→ **Task description**: If a line in the entries below includes the string "pink", copy it out.

Source information below:

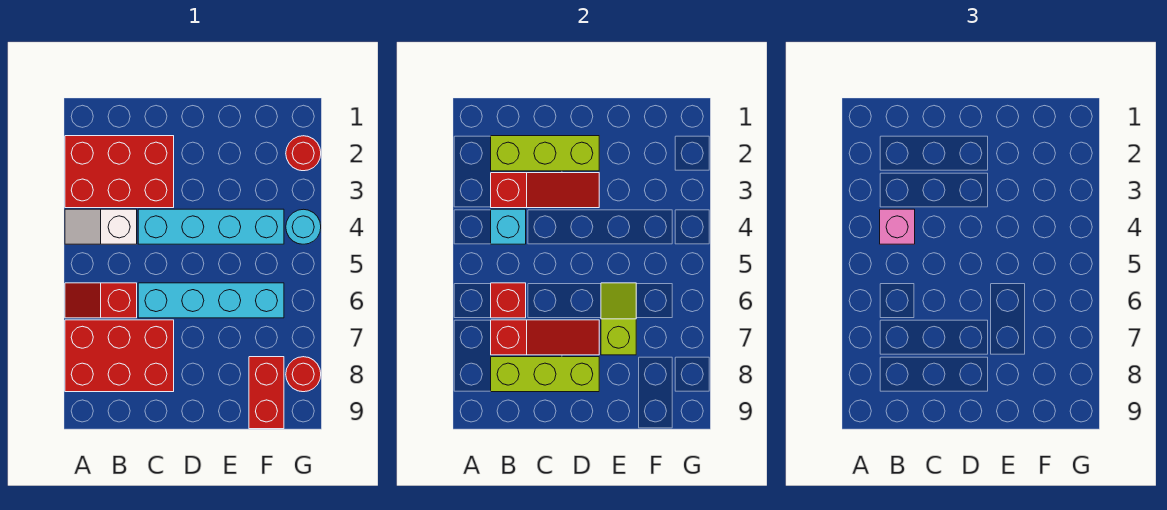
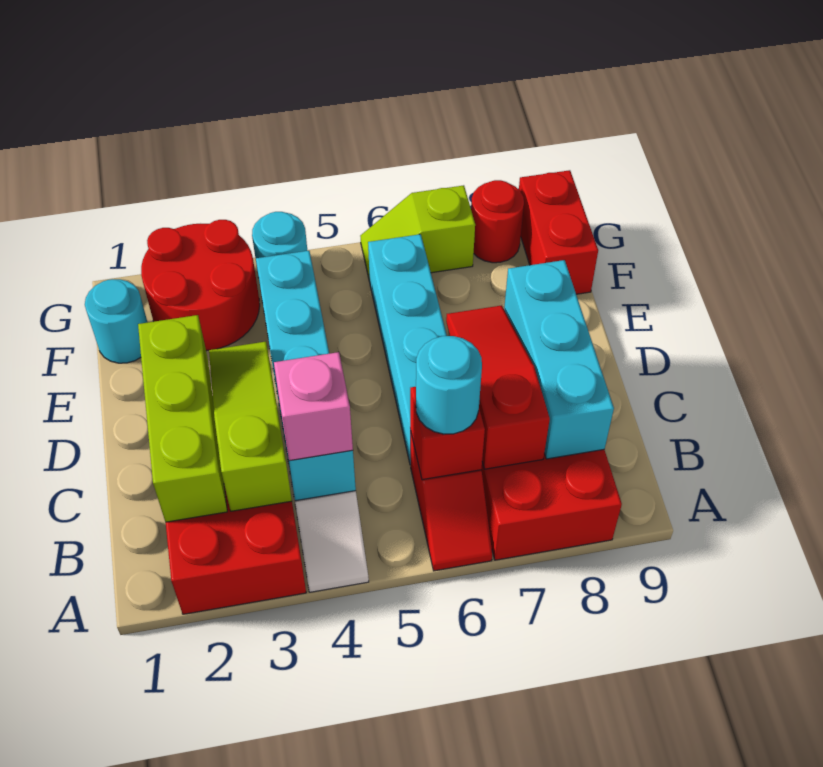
red slope B3:D3 level 2 top B -> lime slope B3:D3 level 2 top B
none -> cyan round brick B6 level 3
lime brick B8:D8 level 2 -> cyan brick B8:D8 level 2
lime slope E6:E7 level 2 top 7 -> lime slope G6:G7 level 1 top 7
none -> cyan round brick F1 level 1
red brick F8:F9 level 1 -> red brick F9:G9 level 1
red round brick G2 level 1 -> red round brick F2:G3 level 1

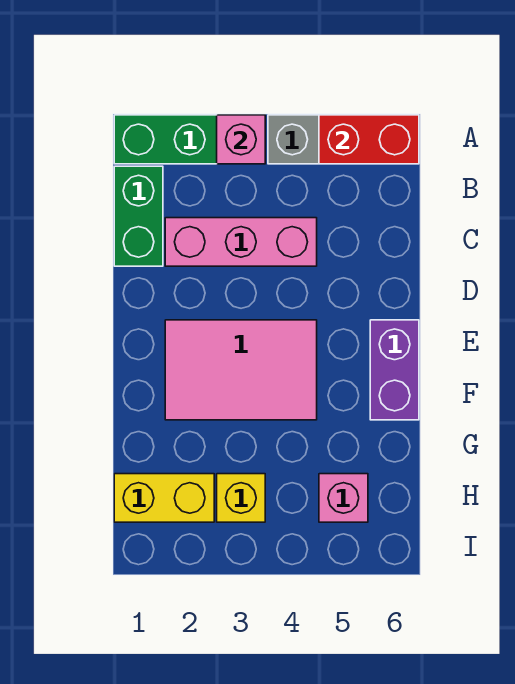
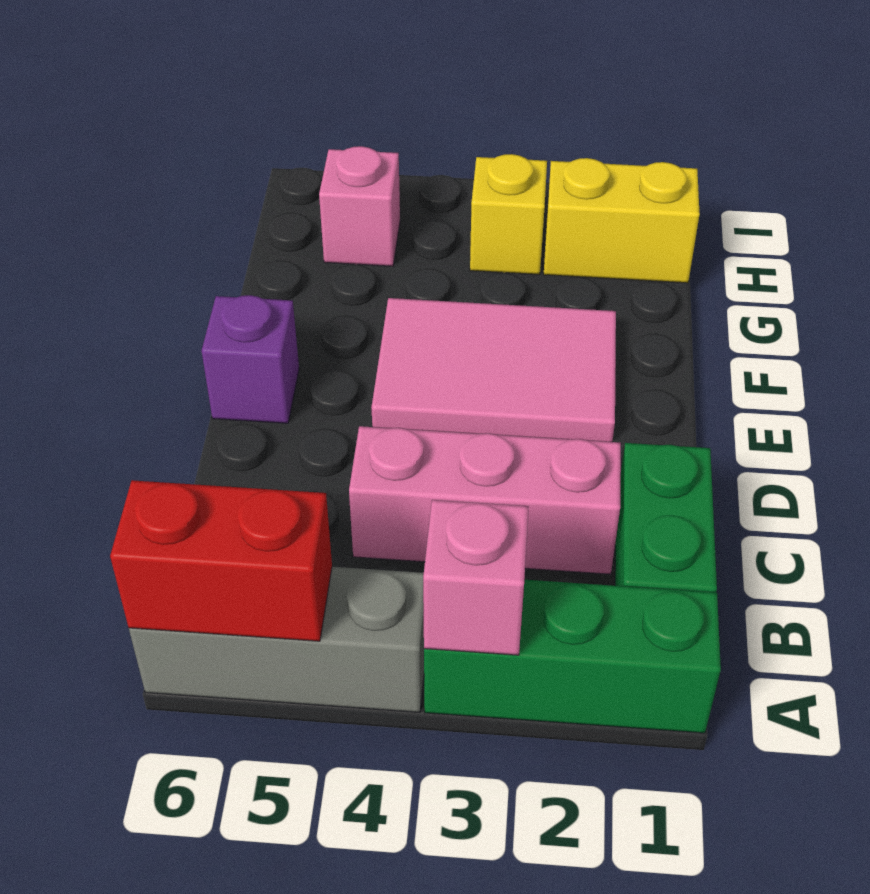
purple brick E6:F6 level 1 -> purple brick E6 level 1

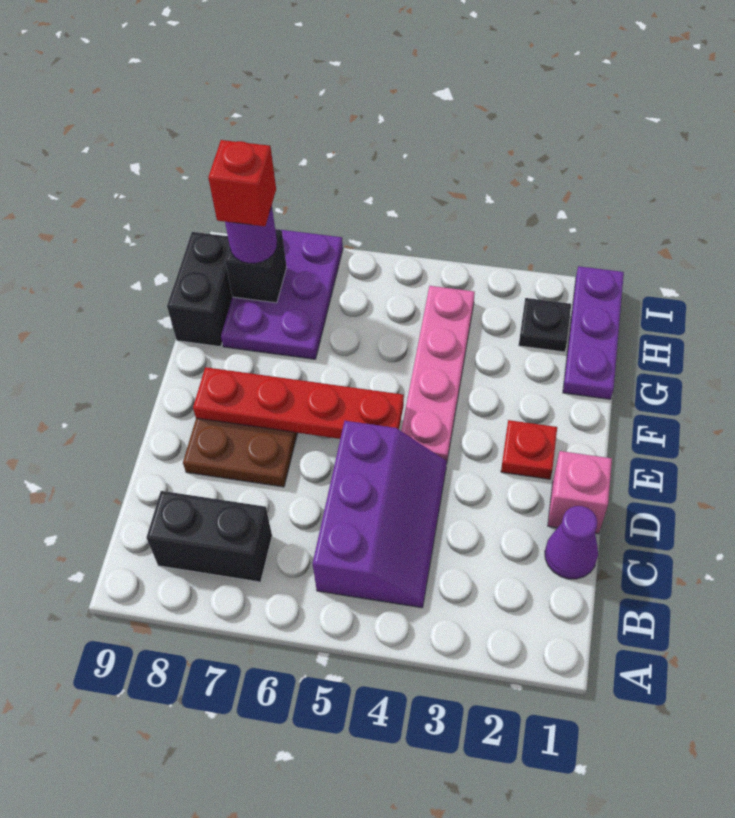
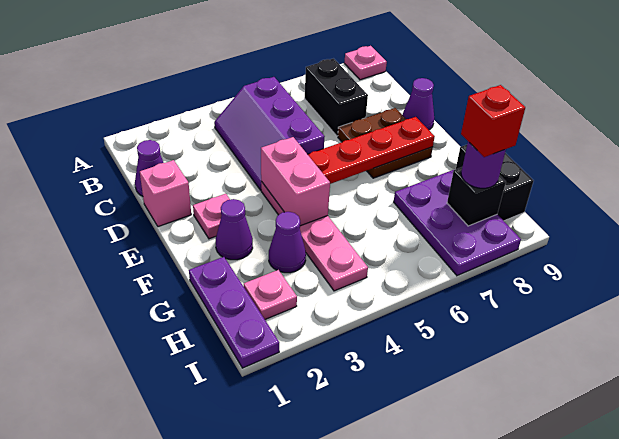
none -> pink plate A9 level 1
black brick B7:B8 level 1 -> black brick B7:C7 level 1
none -> purple cone D9 level 1
red plate E2 level 1 -> pink plate E2 level 1
none -> pink brick E4:F4 level 2
none -> purple cone F2 level 1
none -> purple cone G3 level 1
black plate H2 level 1 -> pink plate H2 level 1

End of Source information.

→ **Answer to this exercise**:
none -> pink plate A9 level 1
red plate E2 level 1 -> pink plate E2 level 1
none -> pink brick E4:F4 level 2
black plate H2 level 1 -> pink plate H2 level 1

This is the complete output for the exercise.